DIRECTIONS:
Please reproduce the listing verbatim, without its images.

SUPPLIED MATERIAL:
= = =
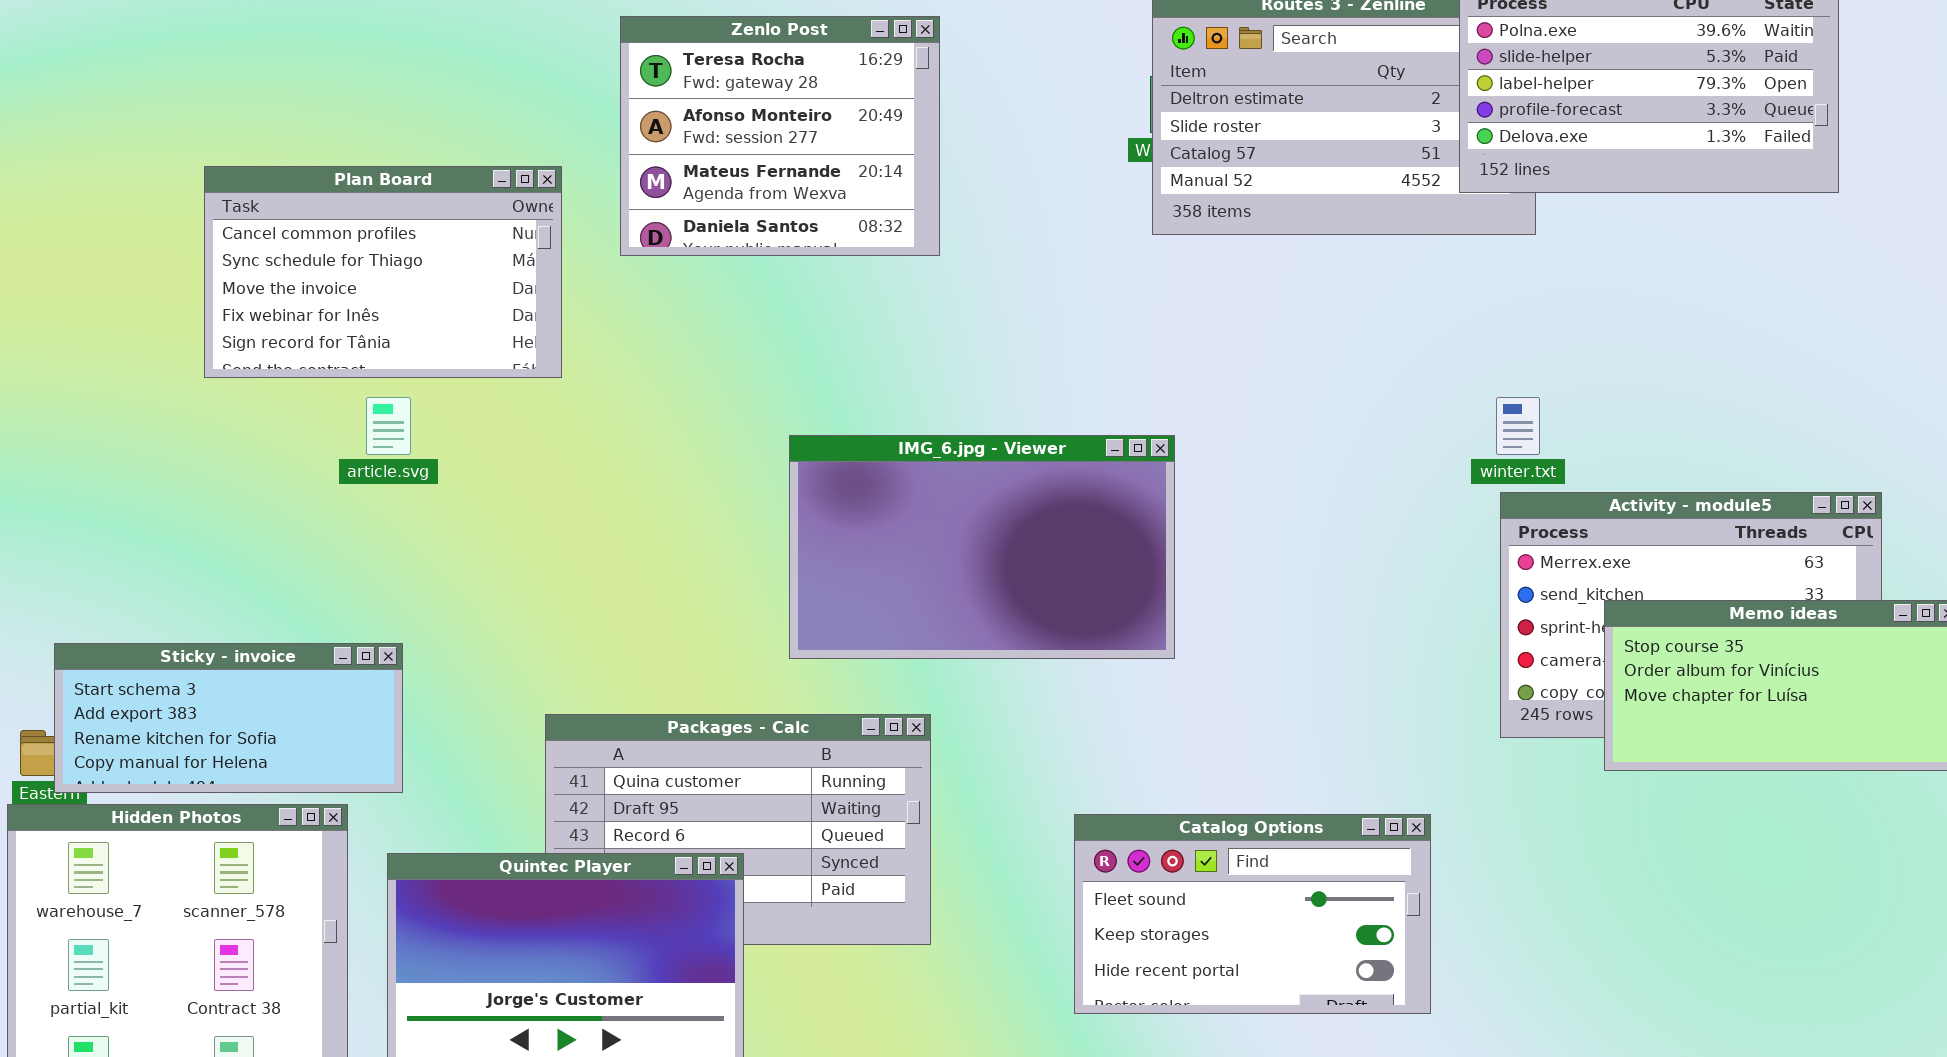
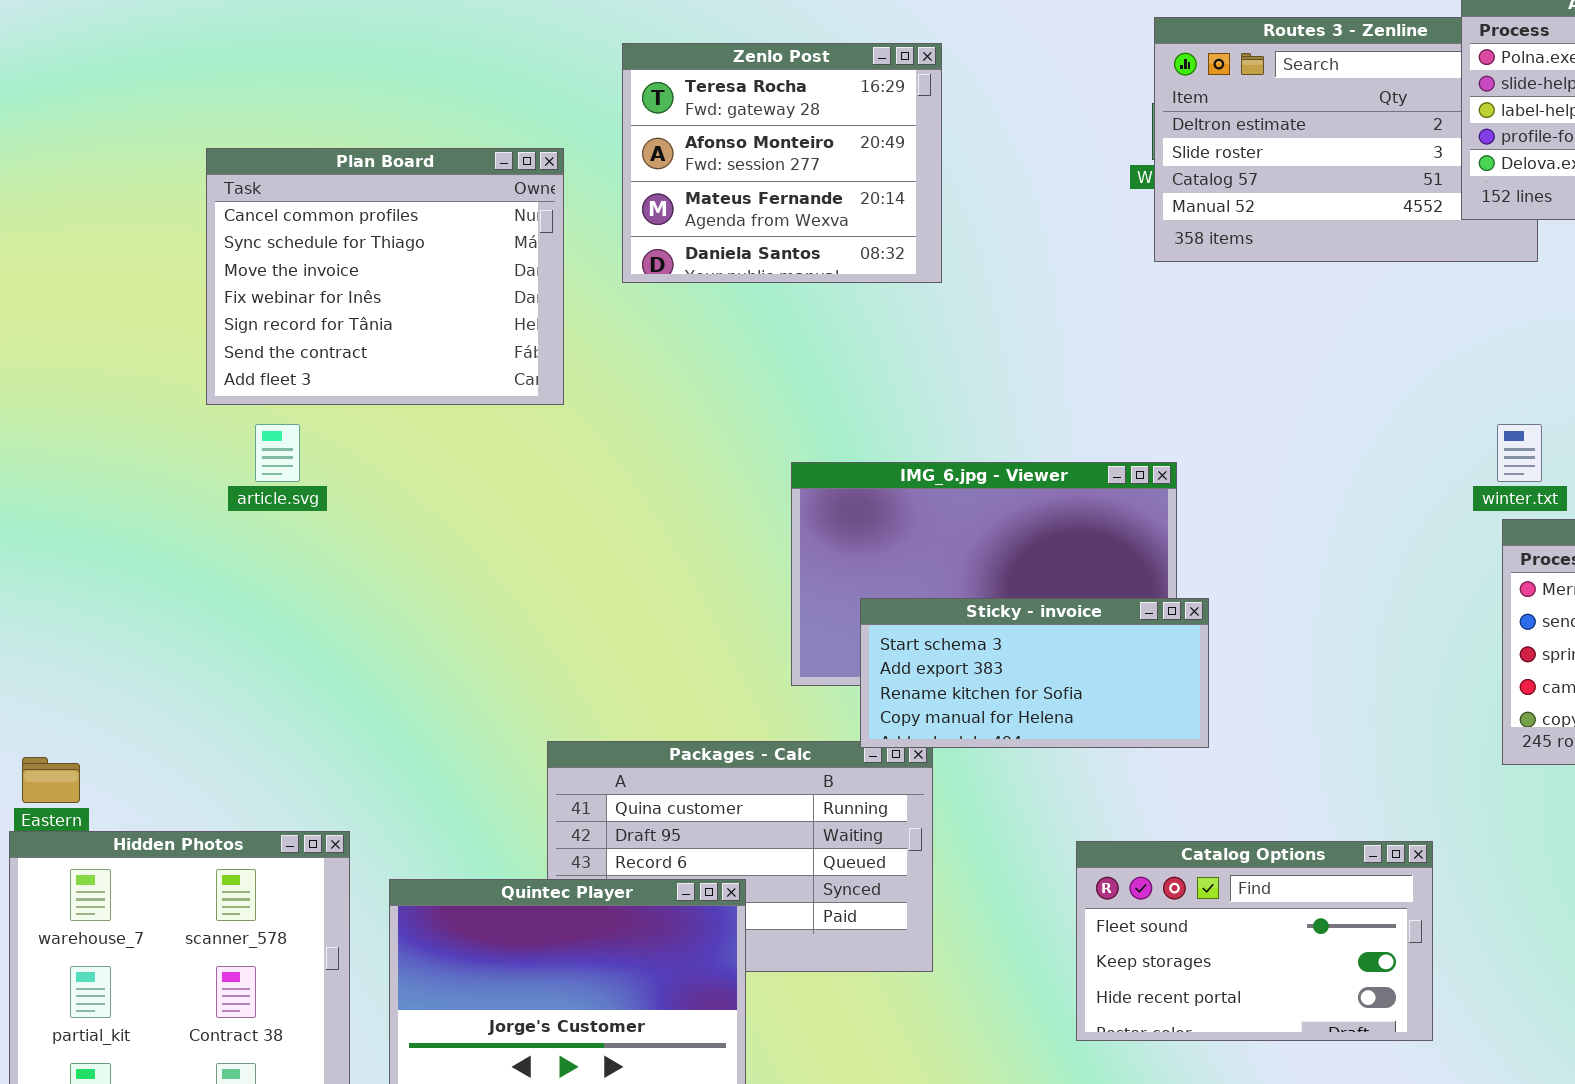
Plan Board: [204,166,562,378] -> [206,148,564,405], resized
article.svg: [366,397,411,455] -> [255,424,300,482], moved
Sticky - invoice: [54,643,403,793] -> [860,598,1209,748], moved

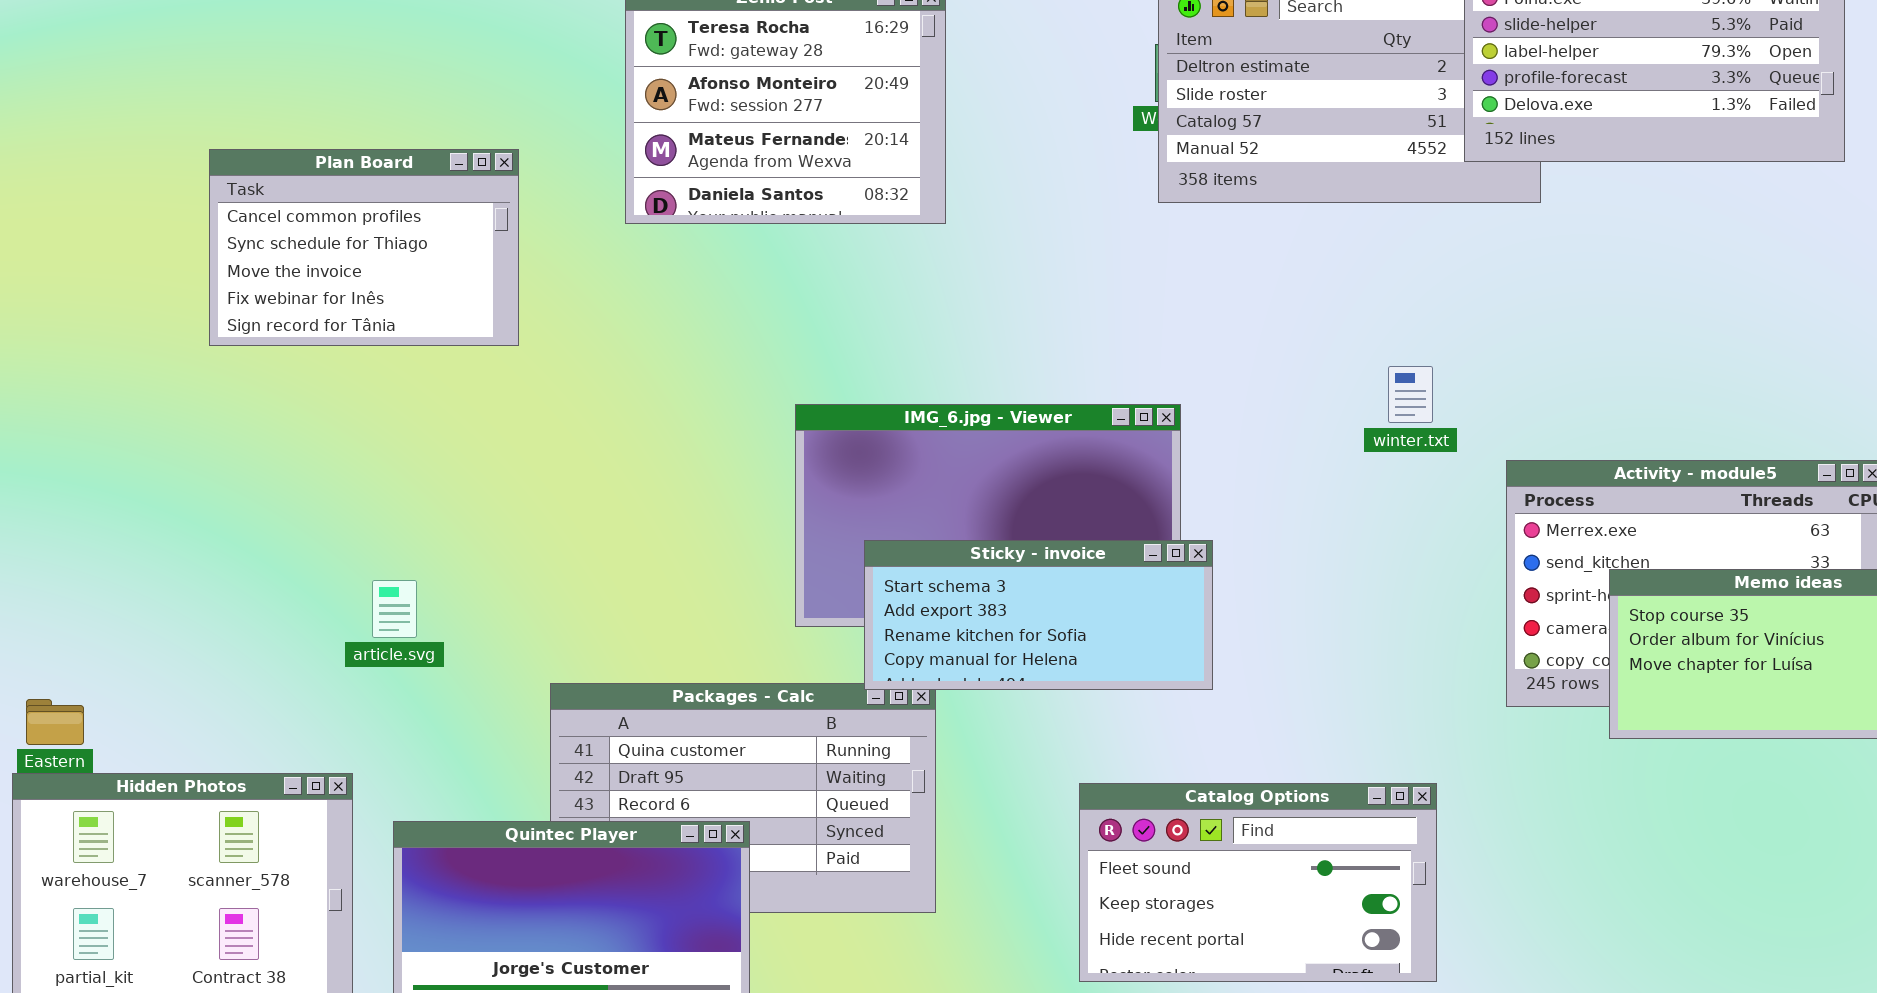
Plan Board: [206,148,564,405] -> [209,149,519,346], resized
article.svg: [255,424,300,482] -> [372,580,417,638], moved
winter.txt: [1497,424,1542,482] -> [1388,366,1433,423], moved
= = =
EXERCISE RESPONSE:
Plan Board: [204,166,562,378] -> [206,148,564,405], resized
article.svg: [366,397,411,455] -> [255,424,300,482], moved
Sticky - invoice: [54,643,403,793] -> [860,598,1209,748], moved

Plan Board: [206,148,564,405] -> [209,149,519,346], resized
article.svg: [255,424,300,482] -> [372,580,417,638], moved
winter.txt: [1497,424,1542,482] -> [1388,366,1433,423], moved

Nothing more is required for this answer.